*** Begin section ***

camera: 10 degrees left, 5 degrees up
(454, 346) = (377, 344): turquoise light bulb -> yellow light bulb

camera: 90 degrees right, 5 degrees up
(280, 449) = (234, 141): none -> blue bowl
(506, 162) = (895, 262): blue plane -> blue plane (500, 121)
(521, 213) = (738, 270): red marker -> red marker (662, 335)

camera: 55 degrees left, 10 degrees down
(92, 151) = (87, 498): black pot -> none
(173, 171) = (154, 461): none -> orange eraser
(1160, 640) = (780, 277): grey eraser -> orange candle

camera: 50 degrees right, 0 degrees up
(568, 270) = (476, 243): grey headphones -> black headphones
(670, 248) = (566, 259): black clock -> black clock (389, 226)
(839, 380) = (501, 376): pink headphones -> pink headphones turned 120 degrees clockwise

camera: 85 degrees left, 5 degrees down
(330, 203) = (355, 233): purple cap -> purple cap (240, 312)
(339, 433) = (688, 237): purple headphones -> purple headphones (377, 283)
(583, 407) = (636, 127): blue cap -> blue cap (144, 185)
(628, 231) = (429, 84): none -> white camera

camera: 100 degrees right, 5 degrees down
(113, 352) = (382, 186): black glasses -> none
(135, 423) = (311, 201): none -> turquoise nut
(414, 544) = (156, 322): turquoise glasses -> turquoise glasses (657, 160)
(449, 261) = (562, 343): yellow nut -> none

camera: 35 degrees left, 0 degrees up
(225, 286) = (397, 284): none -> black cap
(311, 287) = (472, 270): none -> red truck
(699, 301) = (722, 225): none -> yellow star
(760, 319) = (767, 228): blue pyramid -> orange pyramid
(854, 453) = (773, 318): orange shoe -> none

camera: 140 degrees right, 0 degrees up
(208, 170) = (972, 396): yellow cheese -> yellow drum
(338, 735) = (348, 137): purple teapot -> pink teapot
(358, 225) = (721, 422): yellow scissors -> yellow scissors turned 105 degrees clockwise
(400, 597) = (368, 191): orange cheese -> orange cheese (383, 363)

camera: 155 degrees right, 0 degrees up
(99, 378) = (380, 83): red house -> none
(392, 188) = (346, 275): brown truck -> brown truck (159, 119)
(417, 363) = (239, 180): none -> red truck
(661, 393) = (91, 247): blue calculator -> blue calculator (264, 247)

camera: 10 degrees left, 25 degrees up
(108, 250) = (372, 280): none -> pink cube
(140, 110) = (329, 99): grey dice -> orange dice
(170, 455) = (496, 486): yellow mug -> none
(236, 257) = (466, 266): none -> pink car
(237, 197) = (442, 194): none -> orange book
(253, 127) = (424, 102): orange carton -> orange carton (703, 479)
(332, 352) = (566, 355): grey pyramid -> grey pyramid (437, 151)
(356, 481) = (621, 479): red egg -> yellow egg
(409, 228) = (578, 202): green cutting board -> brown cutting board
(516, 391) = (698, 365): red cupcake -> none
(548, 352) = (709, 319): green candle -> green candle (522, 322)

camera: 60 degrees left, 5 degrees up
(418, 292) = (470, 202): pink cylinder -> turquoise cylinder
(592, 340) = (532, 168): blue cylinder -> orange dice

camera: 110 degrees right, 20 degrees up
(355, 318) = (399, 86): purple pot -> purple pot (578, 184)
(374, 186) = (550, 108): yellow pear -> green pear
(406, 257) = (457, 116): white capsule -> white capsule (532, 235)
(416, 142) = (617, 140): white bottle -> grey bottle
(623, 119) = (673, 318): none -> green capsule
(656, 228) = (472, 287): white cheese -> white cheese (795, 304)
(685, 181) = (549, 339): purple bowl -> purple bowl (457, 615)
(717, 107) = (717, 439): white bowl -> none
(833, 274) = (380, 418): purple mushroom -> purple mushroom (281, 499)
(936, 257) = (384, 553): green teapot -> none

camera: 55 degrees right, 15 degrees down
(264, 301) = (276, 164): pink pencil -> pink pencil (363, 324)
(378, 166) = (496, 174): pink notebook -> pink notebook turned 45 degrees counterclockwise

*** End section ***

Please write out the records above once more, exactly and completely.

camera: 10 degrees left, 5 degrees up
(454, 346) = (377, 344): turquoise light bulb -> yellow light bulb

camera: 90 degrees right, 5 degrees up
(280, 449) = (234, 141): none -> blue bowl
(506, 162) = (895, 262): blue plane -> blue plane (500, 121)
(521, 213) = (738, 270): red marker -> red marker (662, 335)

camera: 55 degrees left, 10 degrees down
(92, 151) = (87, 498): black pot -> none
(173, 171) = (154, 461): none -> orange eraser
(1160, 640) = (780, 277): grey eraser -> orange candle

camera: 50 degrees right, 0 degrees up
(568, 270) = (476, 243): grey headphones -> black headphones
(670, 248) = (566, 259): black clock -> black clock (389, 226)
(839, 380) = (501, 376): pink headphones -> pink headphones turned 120 degrees clockwise

camera: 85 degrees left, 5 degrees down
(330, 203) = (355, 233): purple cap -> purple cap (240, 312)
(339, 433) = (688, 237): purple headphones -> purple headphones (377, 283)
(583, 407) = (636, 127): blue cap -> blue cap (144, 185)
(628, 231) = (429, 84): none -> white camera

camera: 100 degrees right, 5 degrees down
(113, 352) = (382, 186): black glasses -> none
(135, 423) = (311, 201): none -> turquoise nut
(414, 544) = (156, 322): turquoise glasses -> turquoise glasses (657, 160)
(449, 261) = (562, 343): yellow nut -> none

camera: 35 degrees left, 0 degrees up
(225, 286) = (397, 284): none -> black cap
(311, 287) = (472, 270): none -> red truck
(699, 301) = (722, 225): none -> yellow star
(760, 319) = (767, 228): blue pyramid -> orange pyramid
(854, 453) = (773, 318): orange shoe -> none

camera: 140 degrees right, 0 degrees up
(208, 170) = (972, 396): yellow cheese -> yellow drum
(338, 735) = (348, 137): purple teapot -> pink teapot
(358, 225) = (721, 422): yellow scissors -> yellow scissors turned 105 degrees clockwise
(400, 597) = (368, 191): orange cheese -> orange cheese (383, 363)

camera: 155 degrees right, 0 degrees up
(99, 378) = (380, 83): red house -> none
(392, 188) = (346, 275): brown truck -> brown truck (159, 119)
(417, 363) = (239, 180): none -> red truck
(661, 393) = (91, 247): blue calculator -> blue calculator (264, 247)

camera: 10 degrees left, 25 degrees up
(108, 250) = (372, 280): none -> pink cube
(140, 110) = (329, 99): grey dice -> orange dice
(170, 455) = (496, 486): yellow mug -> none
(236, 257) = (466, 266): none -> pink car
(237, 197) = (442, 194): none -> orange book
(253, 127) = (424, 102): orange carton -> orange carton (703, 479)
(332, 352) = (566, 355): grey pyramid -> grey pyramid (437, 151)
(356, 481) = (621, 479): red egg -> yellow egg
(409, 228) = (578, 202): green cutting board -> brown cutting board
(516, 391) = (698, 365): red cupcake -> none
(548, 352) = (709, 319): green candle -> green candle (522, 322)

camera: 60 degrees left, 5 degrees up
(418, 292) = (470, 202): pink cylinder -> turquoise cylinder
(592, 340) = (532, 168): blue cylinder -> orange dice

camera: 110 degrees right, 20 degrees up
(355, 318) = (399, 86): purple pot -> purple pot (578, 184)
(374, 186) = (550, 108): yellow pear -> green pear
(406, 257) = (457, 116): white capsule -> white capsule (532, 235)
(416, 142) = (617, 140): white bottle -> grey bottle
(623, 119) = (673, 318): none -> green capsule
(656, 228) = (472, 287): white cheese -> white cheese (795, 304)
(685, 181) = (549, 339): purple bowl -> purple bowl (457, 615)
(717, 107) = (717, 439): white bowl -> none
(833, 274) = (380, 418): purple mushroom -> purple mushroom (281, 499)
(936, 257) = (384, 553): green teapot -> none

camera: 55 degrees right, 15 degrees down
(264, 301) = (276, 164): pink pencil -> pink pencil (363, 324)
(378, 166) = (496, 174): pink notebook -> pink notebook turned 45 degrees counterclockwise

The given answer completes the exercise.